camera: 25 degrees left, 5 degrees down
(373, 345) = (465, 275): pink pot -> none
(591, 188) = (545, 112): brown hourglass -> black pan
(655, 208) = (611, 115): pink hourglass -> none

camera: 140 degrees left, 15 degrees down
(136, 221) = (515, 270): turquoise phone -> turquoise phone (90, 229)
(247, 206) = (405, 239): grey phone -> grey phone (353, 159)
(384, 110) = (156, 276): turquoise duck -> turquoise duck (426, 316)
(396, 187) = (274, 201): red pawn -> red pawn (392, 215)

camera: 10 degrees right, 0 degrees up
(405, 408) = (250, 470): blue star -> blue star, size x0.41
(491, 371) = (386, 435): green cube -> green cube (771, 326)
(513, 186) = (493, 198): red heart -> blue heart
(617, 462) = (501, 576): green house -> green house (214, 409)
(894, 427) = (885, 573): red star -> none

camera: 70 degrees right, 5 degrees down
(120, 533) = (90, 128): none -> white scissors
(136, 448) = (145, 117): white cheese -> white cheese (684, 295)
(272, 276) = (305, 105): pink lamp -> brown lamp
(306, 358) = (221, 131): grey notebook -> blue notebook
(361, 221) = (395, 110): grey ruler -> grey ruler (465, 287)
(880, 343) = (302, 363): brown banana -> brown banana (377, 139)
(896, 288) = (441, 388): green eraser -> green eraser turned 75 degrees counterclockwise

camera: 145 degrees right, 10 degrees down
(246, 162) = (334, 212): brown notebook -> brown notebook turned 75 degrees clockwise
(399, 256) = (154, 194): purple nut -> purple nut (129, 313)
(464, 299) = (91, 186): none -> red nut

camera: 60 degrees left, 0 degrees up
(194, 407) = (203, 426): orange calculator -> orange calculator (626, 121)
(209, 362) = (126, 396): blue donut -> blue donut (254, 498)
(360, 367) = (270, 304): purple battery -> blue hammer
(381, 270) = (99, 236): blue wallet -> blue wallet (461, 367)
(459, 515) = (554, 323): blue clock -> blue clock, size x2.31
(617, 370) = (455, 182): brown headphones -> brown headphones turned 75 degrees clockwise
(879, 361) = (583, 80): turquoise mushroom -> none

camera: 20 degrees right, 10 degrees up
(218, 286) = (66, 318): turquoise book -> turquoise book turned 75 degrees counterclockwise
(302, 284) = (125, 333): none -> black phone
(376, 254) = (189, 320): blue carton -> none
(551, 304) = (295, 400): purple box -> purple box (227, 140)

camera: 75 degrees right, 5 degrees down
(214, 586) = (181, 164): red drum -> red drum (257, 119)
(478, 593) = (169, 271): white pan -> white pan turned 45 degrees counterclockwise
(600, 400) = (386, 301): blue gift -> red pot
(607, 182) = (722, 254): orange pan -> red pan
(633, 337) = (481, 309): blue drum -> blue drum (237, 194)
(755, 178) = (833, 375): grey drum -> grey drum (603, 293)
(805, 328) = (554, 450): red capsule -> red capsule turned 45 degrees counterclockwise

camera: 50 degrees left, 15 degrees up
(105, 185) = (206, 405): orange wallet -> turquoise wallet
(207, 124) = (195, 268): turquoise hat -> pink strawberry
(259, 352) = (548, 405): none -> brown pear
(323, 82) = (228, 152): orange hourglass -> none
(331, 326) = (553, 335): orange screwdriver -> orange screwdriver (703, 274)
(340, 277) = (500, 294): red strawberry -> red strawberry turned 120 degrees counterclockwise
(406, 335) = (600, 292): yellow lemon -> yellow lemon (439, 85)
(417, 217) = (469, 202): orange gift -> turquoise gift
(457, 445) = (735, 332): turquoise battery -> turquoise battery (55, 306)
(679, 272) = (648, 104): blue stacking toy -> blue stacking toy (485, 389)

---------------

Every record above must be duplicated exactly.

camera: 25 degrees left, 5 degrees down
(373, 345) = (465, 275): pink pot -> none
(591, 188) = (545, 112): brown hourglass -> black pan
(655, 208) = (611, 115): pink hourglass -> none

camera: 140 degrees left, 15 degrees down
(136, 221) = (515, 270): turquoise phone -> turquoise phone (90, 229)
(247, 206) = (405, 239): grey phone -> grey phone (353, 159)
(384, 110) = (156, 276): turquoise duck -> turquoise duck (426, 316)
(396, 187) = (274, 201): red pawn -> red pawn (392, 215)

camera: 10 degrees right, 0 degrees up
(405, 408) = (250, 470): blue star -> blue star, size x0.41
(491, 371) = (386, 435): green cube -> green cube (771, 326)
(513, 186) = (493, 198): red heart -> blue heart
(617, 462) = (501, 576): green house -> green house (214, 409)
(894, 427) = (885, 573): red star -> none

camera: 70 degrees right, 5 degrees down
(120, 533) = (90, 128): none -> white scissors
(136, 448) = (145, 117): white cheese -> white cheese (684, 295)
(272, 276) = (305, 105): pink lamp -> brown lamp
(306, 358) = (221, 131): grey notebook -> blue notebook
(361, 221) = (395, 110): grey ruler -> grey ruler (465, 287)
(880, 343) = (302, 363): brown banana -> brown banana (377, 139)
(896, 288) = (441, 388): green eraser -> green eraser turned 75 degrees counterclockwise

camera: 145 degrees right, 10 degrees down
(246, 162) = (334, 212): brown notebook -> brown notebook turned 75 degrees clockwise
(399, 256) = (154, 194): purple nut -> purple nut (129, 313)
(464, 299) = (91, 186): none -> red nut

camera: 60 degrees left, 0 degrees up
(194, 407) = (203, 426): orange calculator -> orange calculator (626, 121)
(209, 362) = (126, 396): blue donut -> blue donut (254, 498)
(360, 367) = (270, 304): purple battery -> blue hammer
(381, 270) = (99, 236): blue wallet -> blue wallet (461, 367)
(459, 515) = (554, 323): blue clock -> blue clock, size x2.31
(617, 370) = (455, 182): brown headphones -> brown headphones turned 75 degrees clockwise
(879, 361) = (583, 80): turquoise mushroom -> none

camera: 20 degrees right, 10 degrees up
(218, 286) = (66, 318): turquoise book -> turquoise book turned 75 degrees counterclockwise
(302, 284) = (125, 333): none -> black phone
(376, 254) = (189, 320): blue carton -> none
(551, 304) = (295, 400): purple box -> purple box (227, 140)

camera: 75 degrees right, 5 degrees down
(214, 586) = (181, 164): red drum -> red drum (257, 119)
(478, 593) = (169, 271): white pan -> white pan turned 45 degrees counterclockwise
(600, 400) = (386, 301): blue gift -> red pot
(607, 182) = (722, 254): orange pan -> red pan
(633, 337) = (481, 309): blue drum -> blue drum (237, 194)
(755, 178) = (833, 375): grey drum -> grey drum (603, 293)
(805, 328) = (554, 450): red capsule -> red capsule turned 45 degrees counterclockwise

camera: 50 degrees left, 15 degrees up
(105, 185) = (206, 405): orange wallet -> turquoise wallet
(207, 124) = (195, 268): turquoise hat -> pink strawberry
(259, 352) = (548, 405): none -> brown pear
(323, 82) = (228, 152): orange hourglass -> none
(331, 326) = (553, 335): orange screwdriver -> orange screwdriver (703, 274)
(340, 277) = (500, 294): red strawberry -> red strawberry turned 120 degrees counterclockwise
(406, 335) = (600, 292): yellow lemon -> yellow lemon (439, 85)
(417, 217) = (469, 202): orange gift -> turquoise gift
(457, 445) = (735, 332): turquoise battery -> turquoise battery (55, 306)
(679, 272) = (648, 104): blue stacking toy -> blue stacking toy (485, 389)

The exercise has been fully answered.